(Before-and-after scene images)
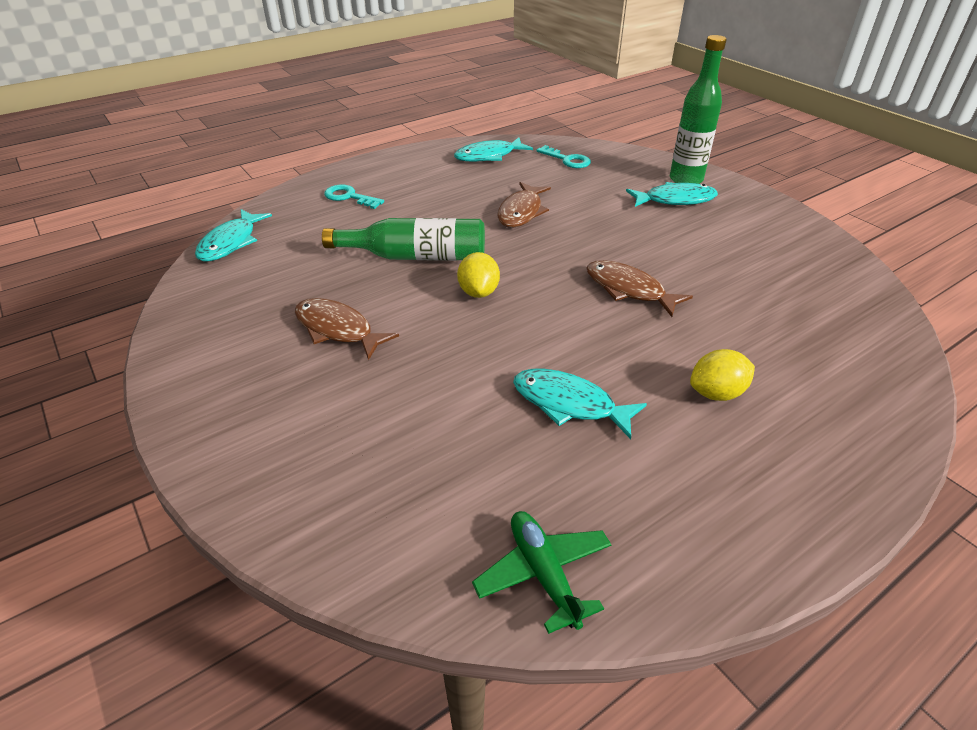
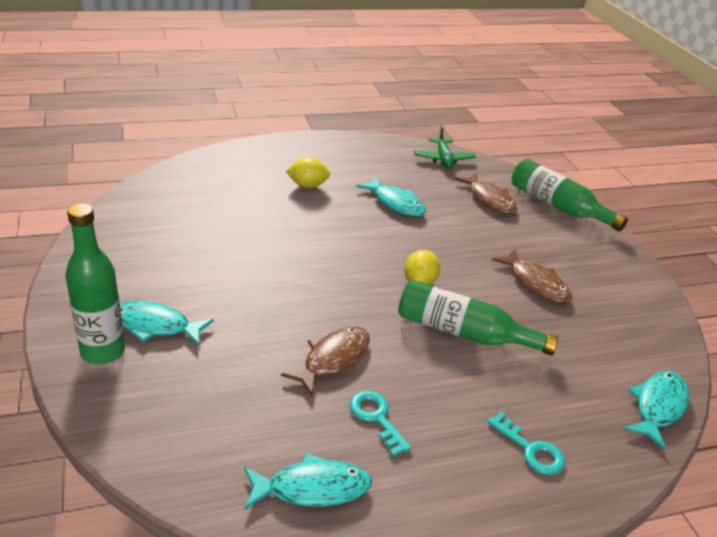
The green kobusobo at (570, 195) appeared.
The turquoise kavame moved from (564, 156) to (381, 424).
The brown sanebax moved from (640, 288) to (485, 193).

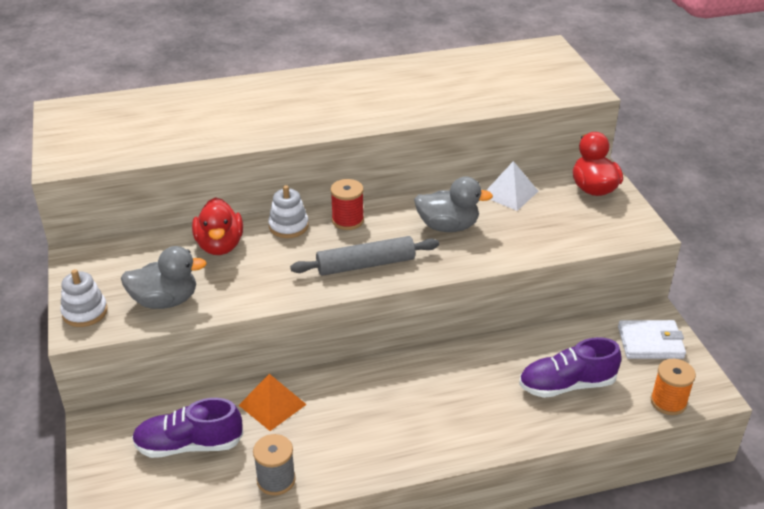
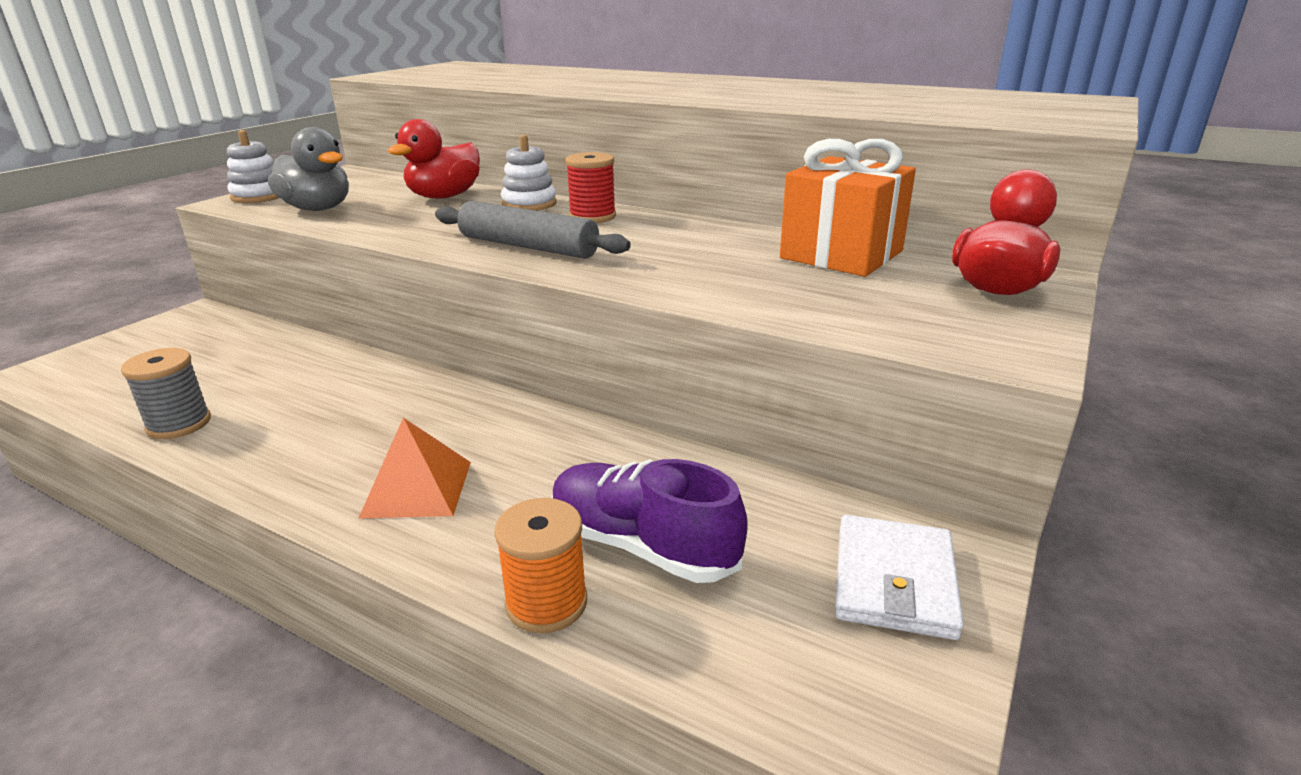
The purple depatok at (187, 428) disappeared.
The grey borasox at (453, 204) disappeared.
The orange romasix moved from (273, 402) to (415, 468).
The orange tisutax moved from (673, 387) to (540, 565).
The white romasix at (512, 186) was replaced by the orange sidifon at (848, 208).
The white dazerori at (652, 339) turned 60 degrees clockwise.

Task details -
Set down each entry above word for word, without its pictures.

Solution to this problem -
The green kobusobo at (570, 195) appeared.
The turquoise kavame moved from (564, 156) to (381, 424).
The brown sanebax moved from (640, 288) to (485, 193).

The purple depatok at (187, 428) disappeared.
The grey borasox at (453, 204) disappeared.
The orange romasix moved from (273, 402) to (415, 468).
The orange tisutax moved from (673, 387) to (540, 565).
The white romasix at (512, 186) was replaced by the orange sidifon at (848, 208).
The white dazerori at (652, 339) turned 60 degrees clockwise.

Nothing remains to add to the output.